Change detection outputs
______

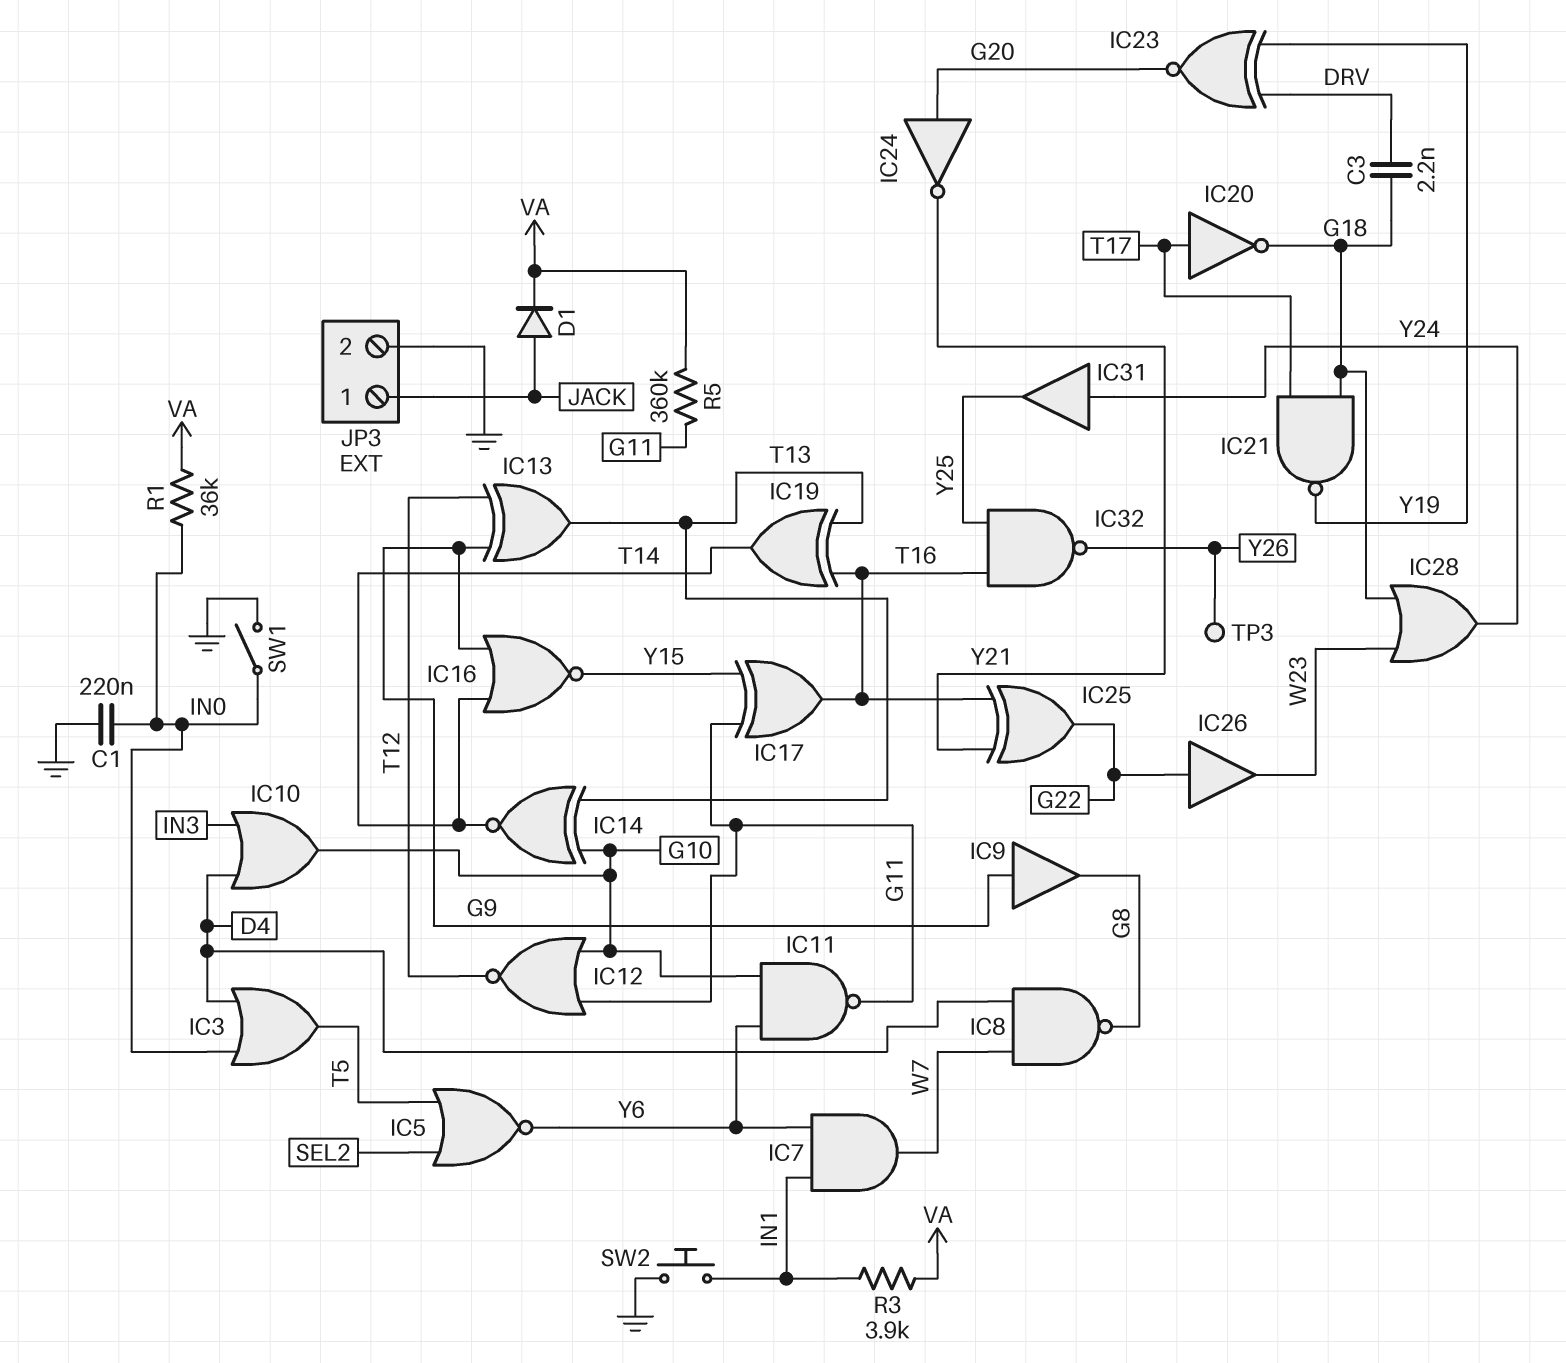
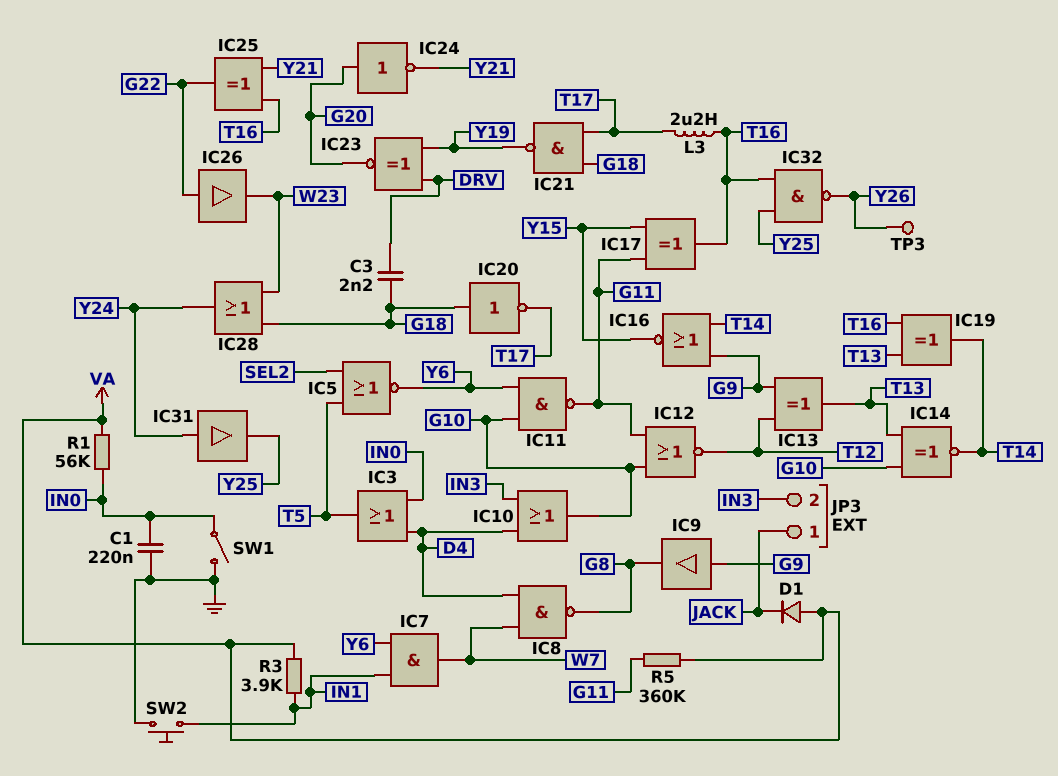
D1: diode (A JACK, K VA) -> diode (A VA, K JACK)
IC20: NOT (in T17, out G18) -> NOT (in G18, out T17)
JP3 pin 2: GND -> IN3
L3: none -> 2.2uH (T16, T17)
R1: 36k (IN0, VA) -> 56k (IN0, VA)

______

**Problem description**
Look for the line that contains "IC20: NOT (in" in the entries above. Set it down, along with all later lines, exactly as written.

**Solution to the exercise**
IC20: NOT (in T17, out G18) -> NOT (in G18, out T17)
JP3 pin 2: GND -> IN3
L3: none -> 2.2uH (T16, T17)
R1: 36k (IN0, VA) -> 56k (IN0, VA)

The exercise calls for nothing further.